### PROBLEM DETAILS
Set down all of the entries below exactly, and omit the pictures.

DATA EXTRACTS Block Start

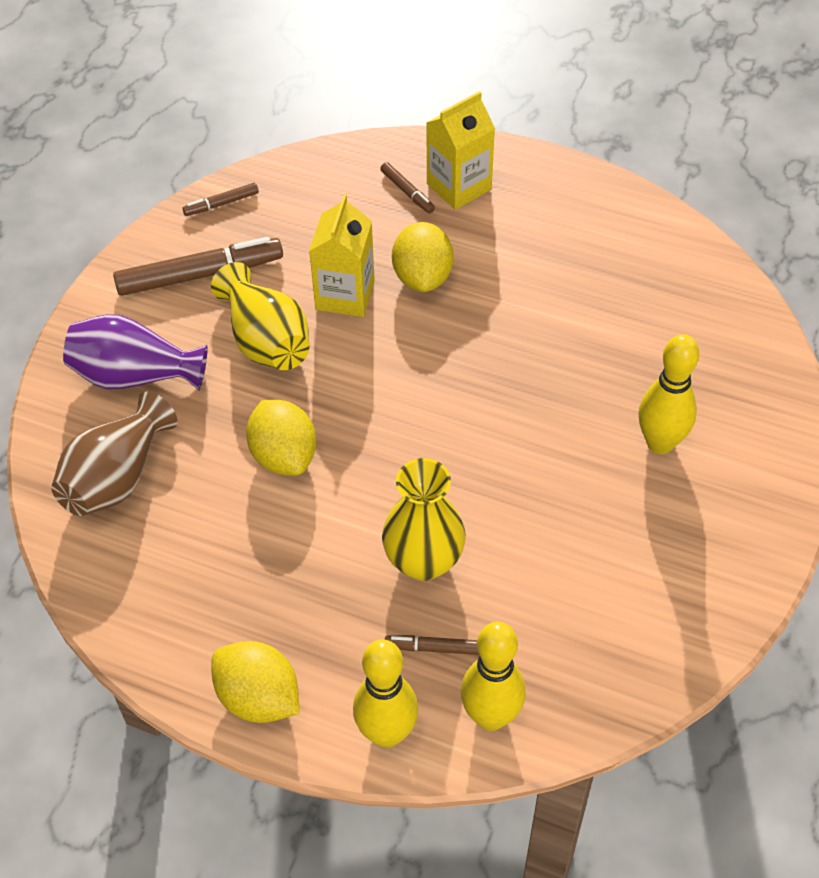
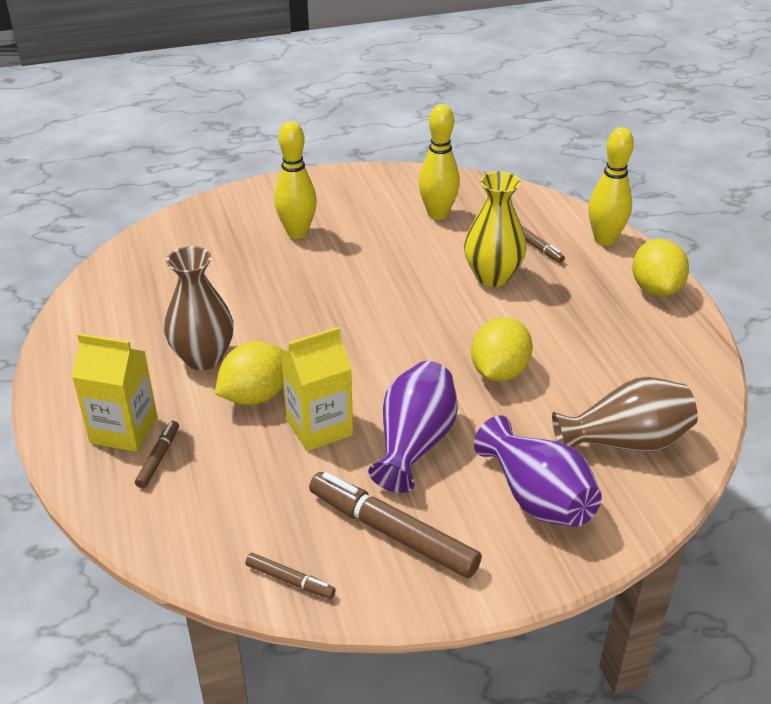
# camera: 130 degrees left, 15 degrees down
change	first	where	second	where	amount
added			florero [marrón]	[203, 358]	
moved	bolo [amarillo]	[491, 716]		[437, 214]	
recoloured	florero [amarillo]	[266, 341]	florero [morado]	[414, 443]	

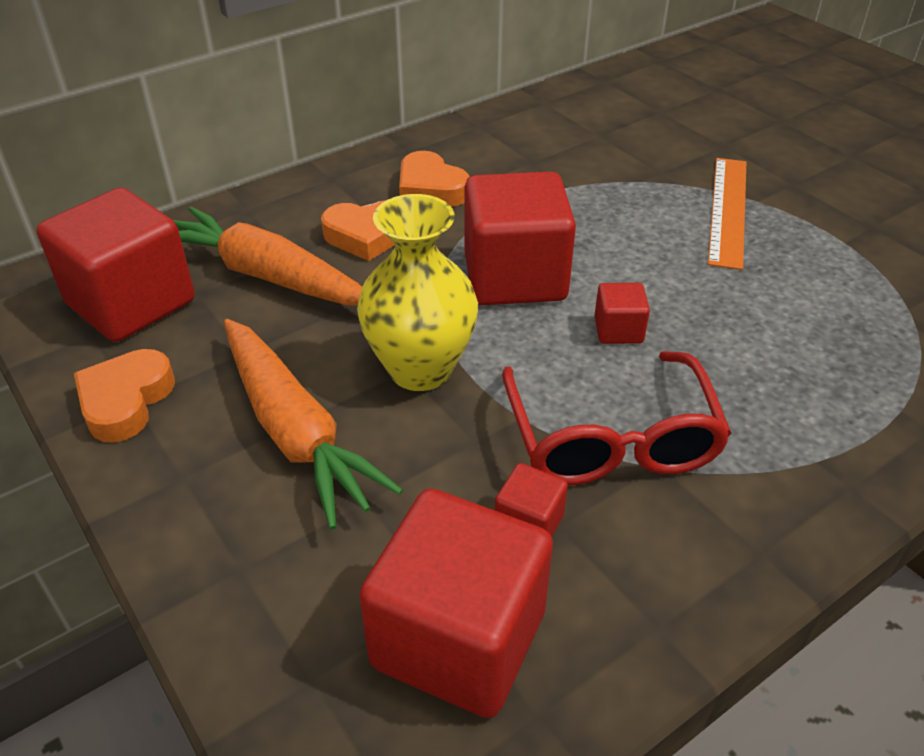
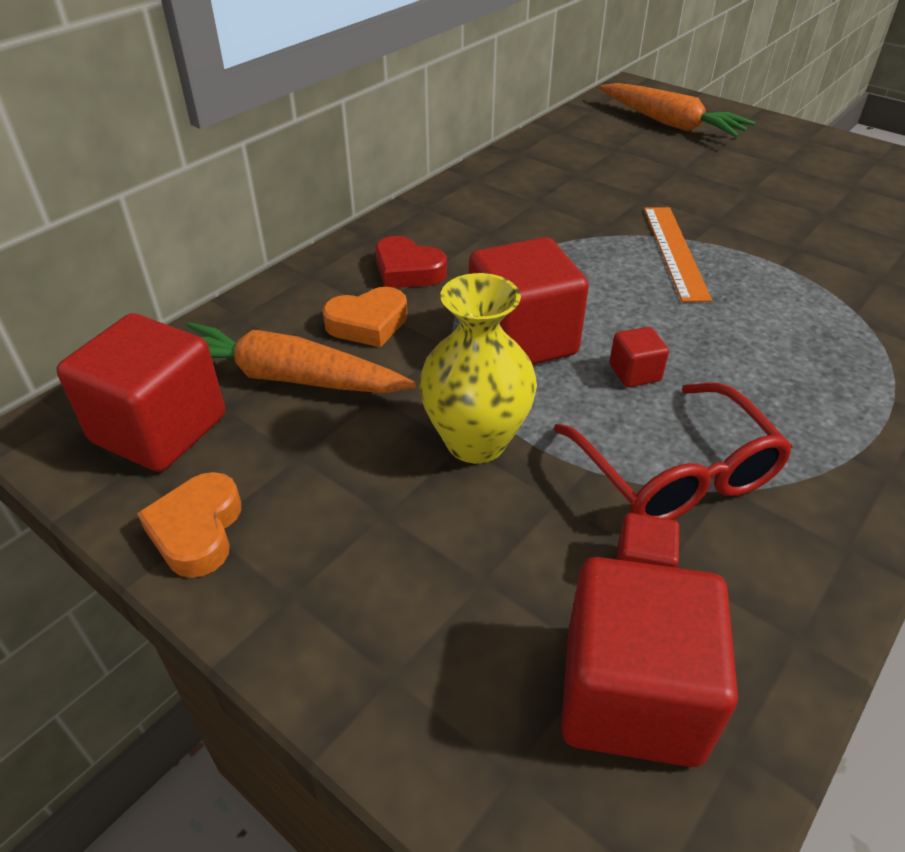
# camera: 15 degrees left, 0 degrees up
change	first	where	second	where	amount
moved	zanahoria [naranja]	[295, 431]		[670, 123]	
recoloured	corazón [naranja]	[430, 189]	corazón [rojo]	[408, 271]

DATA EXTRACTS Block End

### WRITTEN SOLUTION
# camera: 130 degrees left, 15 degrees down
change	first	where	second	where	amount
added			florero [marrón]	[203, 358]	
moved	bolo [amarillo]	[491, 716]		[437, 214]	
recoloured	florero [amarillo]	[266, 341]	florero [morado]	[414, 443]	

# camera: 15 degrees left, 0 degrees up
change	first	where	second	where	amount
moved	zanahoria [naranja]	[295, 431]		[670, 123]	
recoloured	corazón [naranja]	[430, 189]	corazón [rojo]	[408, 271]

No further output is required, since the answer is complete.